■ Work required
Reproduce the entries. Each one must match the original exactly.

[Given records Boundary: Start]

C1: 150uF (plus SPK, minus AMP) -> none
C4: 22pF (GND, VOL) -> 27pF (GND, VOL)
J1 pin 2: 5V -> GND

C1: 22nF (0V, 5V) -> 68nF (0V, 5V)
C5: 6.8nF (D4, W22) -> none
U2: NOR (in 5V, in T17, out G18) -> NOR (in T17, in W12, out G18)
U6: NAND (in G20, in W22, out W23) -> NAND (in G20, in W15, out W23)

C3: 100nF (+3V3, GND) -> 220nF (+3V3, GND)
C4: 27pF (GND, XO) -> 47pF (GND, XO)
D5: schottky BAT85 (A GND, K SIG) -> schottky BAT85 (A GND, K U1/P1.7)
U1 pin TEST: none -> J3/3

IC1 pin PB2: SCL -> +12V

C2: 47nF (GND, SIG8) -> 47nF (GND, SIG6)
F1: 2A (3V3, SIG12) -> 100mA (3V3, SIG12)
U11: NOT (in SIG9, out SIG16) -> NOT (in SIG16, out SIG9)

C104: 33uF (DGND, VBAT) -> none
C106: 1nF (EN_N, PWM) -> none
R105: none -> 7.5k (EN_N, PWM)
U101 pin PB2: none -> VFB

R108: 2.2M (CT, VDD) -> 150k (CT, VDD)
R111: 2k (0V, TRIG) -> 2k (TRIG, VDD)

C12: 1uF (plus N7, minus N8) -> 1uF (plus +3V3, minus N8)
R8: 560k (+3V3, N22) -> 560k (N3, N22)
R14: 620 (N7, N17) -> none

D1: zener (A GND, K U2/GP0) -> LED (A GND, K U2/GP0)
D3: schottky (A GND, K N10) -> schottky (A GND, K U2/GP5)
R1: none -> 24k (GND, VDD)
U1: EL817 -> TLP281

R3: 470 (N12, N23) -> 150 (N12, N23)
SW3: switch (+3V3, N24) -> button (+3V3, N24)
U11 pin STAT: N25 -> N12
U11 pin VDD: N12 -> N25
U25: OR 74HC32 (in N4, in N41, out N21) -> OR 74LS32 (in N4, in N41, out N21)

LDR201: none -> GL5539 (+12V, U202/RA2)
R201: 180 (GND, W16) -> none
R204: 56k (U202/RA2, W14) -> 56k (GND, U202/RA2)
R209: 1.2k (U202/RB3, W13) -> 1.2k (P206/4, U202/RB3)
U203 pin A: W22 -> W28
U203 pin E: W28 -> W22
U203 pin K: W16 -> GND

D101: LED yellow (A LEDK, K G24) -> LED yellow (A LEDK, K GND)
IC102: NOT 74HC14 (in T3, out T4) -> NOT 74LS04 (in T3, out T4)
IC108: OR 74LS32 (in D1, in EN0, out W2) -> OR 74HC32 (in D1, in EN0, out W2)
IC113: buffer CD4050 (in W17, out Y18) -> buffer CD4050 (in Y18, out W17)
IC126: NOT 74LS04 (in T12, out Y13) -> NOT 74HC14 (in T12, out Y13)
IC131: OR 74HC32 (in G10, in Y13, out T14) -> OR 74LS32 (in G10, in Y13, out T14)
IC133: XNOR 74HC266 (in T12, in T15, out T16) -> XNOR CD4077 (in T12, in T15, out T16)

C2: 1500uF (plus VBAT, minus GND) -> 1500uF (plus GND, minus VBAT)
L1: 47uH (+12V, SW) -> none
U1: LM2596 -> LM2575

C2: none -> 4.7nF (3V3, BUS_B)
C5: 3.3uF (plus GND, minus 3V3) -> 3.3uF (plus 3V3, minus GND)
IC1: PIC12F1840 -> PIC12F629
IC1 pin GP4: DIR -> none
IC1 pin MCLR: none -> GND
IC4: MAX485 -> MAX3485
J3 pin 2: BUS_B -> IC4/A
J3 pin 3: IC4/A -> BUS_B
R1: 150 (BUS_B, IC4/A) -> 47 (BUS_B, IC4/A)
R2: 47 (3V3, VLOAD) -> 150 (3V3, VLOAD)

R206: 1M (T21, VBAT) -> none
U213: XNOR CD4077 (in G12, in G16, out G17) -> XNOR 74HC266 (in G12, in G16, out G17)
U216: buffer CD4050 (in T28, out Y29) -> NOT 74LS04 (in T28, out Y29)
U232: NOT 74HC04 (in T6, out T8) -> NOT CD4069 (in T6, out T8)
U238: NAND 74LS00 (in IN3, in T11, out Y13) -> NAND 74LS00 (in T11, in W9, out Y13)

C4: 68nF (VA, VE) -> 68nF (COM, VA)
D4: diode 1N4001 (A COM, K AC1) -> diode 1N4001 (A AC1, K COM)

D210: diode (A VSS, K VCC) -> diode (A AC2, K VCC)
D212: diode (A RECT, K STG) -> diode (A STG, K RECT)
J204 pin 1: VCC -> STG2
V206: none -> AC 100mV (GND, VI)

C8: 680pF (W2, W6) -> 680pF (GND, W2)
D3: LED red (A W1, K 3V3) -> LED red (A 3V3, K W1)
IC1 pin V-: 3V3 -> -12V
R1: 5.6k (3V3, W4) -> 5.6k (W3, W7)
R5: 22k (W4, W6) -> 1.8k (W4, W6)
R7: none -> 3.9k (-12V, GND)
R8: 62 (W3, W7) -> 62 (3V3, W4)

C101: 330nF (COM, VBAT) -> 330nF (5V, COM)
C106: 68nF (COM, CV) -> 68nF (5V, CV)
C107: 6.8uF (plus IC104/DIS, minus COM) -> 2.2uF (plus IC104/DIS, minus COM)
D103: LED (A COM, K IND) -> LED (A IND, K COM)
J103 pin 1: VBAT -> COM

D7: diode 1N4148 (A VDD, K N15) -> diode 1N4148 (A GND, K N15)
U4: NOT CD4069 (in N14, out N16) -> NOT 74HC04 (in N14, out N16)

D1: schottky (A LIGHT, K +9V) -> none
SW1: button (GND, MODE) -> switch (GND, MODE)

[Given records Boundary: End]

■ Solution to the problem
C1: 150uF (plus SPK, minus AMP) -> none
C4: 22pF (GND, VOL) -> 27pF (GND, VOL)
J1 pin 2: 5V -> GND

C1: 22nF (0V, 5V) -> 68nF (0V, 5V)
C5: 6.8nF (D4, W22) -> none
U2: NOR (in 5V, in T17, out G18) -> NOR (in T17, in W12, out G18)
U6: NAND (in G20, in W22, out W23) -> NAND (in G20, in W15, out W23)

C3: 100nF (+3V3, GND) -> 220nF (+3V3, GND)
C4: 27pF (GND, XO) -> 47pF (GND, XO)
D5: schottky BAT85 (A GND, K SIG) -> schottky BAT85 (A GND, K U1/P1.7)
U1 pin TEST: none -> J3/3

IC1 pin PB2: SCL -> +12V

C2: 47nF (GND, SIG8) -> 47nF (GND, SIG6)
F1: 2A (3V3, SIG12) -> 100mA (3V3, SIG12)
U11: NOT (in SIG9, out SIG16) -> NOT (in SIG16, out SIG9)

C104: 33uF (DGND, VBAT) -> none
C106: 1nF (EN_N, PWM) -> none
R105: none -> 7.5k (EN_N, PWM)
U101 pin PB2: none -> VFB

R108: 2.2M (CT, VDD) -> 150k (CT, VDD)
R111: 2k (0V, TRIG) -> 2k (TRIG, VDD)

C12: 1uF (plus N7, minus N8) -> 1uF (plus +3V3, minus N8)
R8: 560k (+3V3, N22) -> 560k (N3, N22)
R14: 620 (N7, N17) -> none

D1: zener (A GND, K U2/GP0) -> LED (A GND, K U2/GP0)
D3: schottky (A GND, K N10) -> schottky (A GND, K U2/GP5)
R1: none -> 24k (GND, VDD)
U1: EL817 -> TLP281

R3: 470 (N12, N23) -> 150 (N12, N23)
SW3: switch (+3V3, N24) -> button (+3V3, N24)
U11 pin STAT: N25 -> N12
U11 pin VDD: N12 -> N25
U25: OR 74HC32 (in N4, in N41, out N21) -> OR 74LS32 (in N4, in N41, out N21)

LDR201: none -> GL5539 (+12V, U202/RA2)
R201: 180 (GND, W16) -> none
R204: 56k (U202/RA2, W14) -> 56k (GND, U202/RA2)
R209: 1.2k (U202/RB3, W13) -> 1.2k (P206/4, U202/RB3)
U203 pin A: W22 -> W28
U203 pin E: W28 -> W22
U203 pin K: W16 -> GND

D101: LED yellow (A LEDK, K G24) -> LED yellow (A LEDK, K GND)
IC102: NOT 74HC14 (in T3, out T4) -> NOT 74LS04 (in T3, out T4)
IC108: OR 74LS32 (in D1, in EN0, out W2) -> OR 74HC32 (in D1, in EN0, out W2)
IC113: buffer CD4050 (in W17, out Y18) -> buffer CD4050 (in Y18, out W17)
IC126: NOT 74LS04 (in T12, out Y13) -> NOT 74HC14 (in T12, out Y13)
IC131: OR 74HC32 (in G10, in Y13, out T14) -> OR 74LS32 (in G10, in Y13, out T14)
IC133: XNOR 74HC266 (in T12, in T15, out T16) -> XNOR CD4077 (in T12, in T15, out T16)

C2: 1500uF (plus VBAT, minus GND) -> 1500uF (plus GND, minus VBAT)
L1: 47uH (+12V, SW) -> none
U1: LM2596 -> LM2575

C2: none -> 4.7nF (3V3, BUS_B)
C5: 3.3uF (plus GND, minus 3V3) -> 3.3uF (plus 3V3, minus GND)
IC1: PIC12F1840 -> PIC12F629
IC1 pin GP4: DIR -> none
IC1 pin MCLR: none -> GND
IC4: MAX485 -> MAX3485
J3 pin 2: BUS_B -> IC4/A
J3 pin 3: IC4/A -> BUS_B
R1: 150 (BUS_B, IC4/A) -> 47 (BUS_B, IC4/A)
R2: 47 (3V3, VLOAD) -> 150 (3V3, VLOAD)

R206: 1M (T21, VBAT) -> none
U213: XNOR CD4077 (in G12, in G16, out G17) -> XNOR 74HC266 (in G12, in G16, out G17)
U216: buffer CD4050 (in T28, out Y29) -> NOT 74LS04 (in T28, out Y29)
U232: NOT 74HC04 (in T6, out T8) -> NOT CD4069 (in T6, out T8)
U238: NAND 74LS00 (in IN3, in T11, out Y13) -> NAND 74LS00 (in T11, in W9, out Y13)

C4: 68nF (VA, VE) -> 68nF (COM, VA)
D4: diode 1N4001 (A COM, K AC1) -> diode 1N4001 (A AC1, K COM)

D210: diode (A VSS, K VCC) -> diode (A AC2, K VCC)
D212: diode (A RECT, K STG) -> diode (A STG, K RECT)
J204 pin 1: VCC -> STG2
V206: none -> AC 100mV (GND, VI)

C8: 680pF (W2, W6) -> 680pF (GND, W2)
D3: LED red (A W1, K 3V3) -> LED red (A 3V3, K W1)
IC1 pin V-: 3V3 -> -12V
R1: 5.6k (3V3, W4) -> 5.6k (W3, W7)
R5: 22k (W4, W6) -> 1.8k (W4, W6)
R7: none -> 3.9k (-12V, GND)
R8: 62 (W3, W7) -> 62 (3V3, W4)

C101: 330nF (COM, VBAT) -> 330nF (5V, COM)
C106: 68nF (COM, CV) -> 68nF (5V, CV)
C107: 6.8uF (plus IC104/DIS, minus COM) -> 2.2uF (plus IC104/DIS, minus COM)
D103: LED (A COM, K IND) -> LED (A IND, K COM)
J103 pin 1: VBAT -> COM

D7: diode 1N4148 (A VDD, K N15) -> diode 1N4148 (A GND, K N15)
U4: NOT CD4069 (in N14, out N16) -> NOT 74HC04 (in N14, out N16)

D1: schottky (A LIGHT, K +9V) -> none
SW1: button (GND, MODE) -> switch (GND, MODE)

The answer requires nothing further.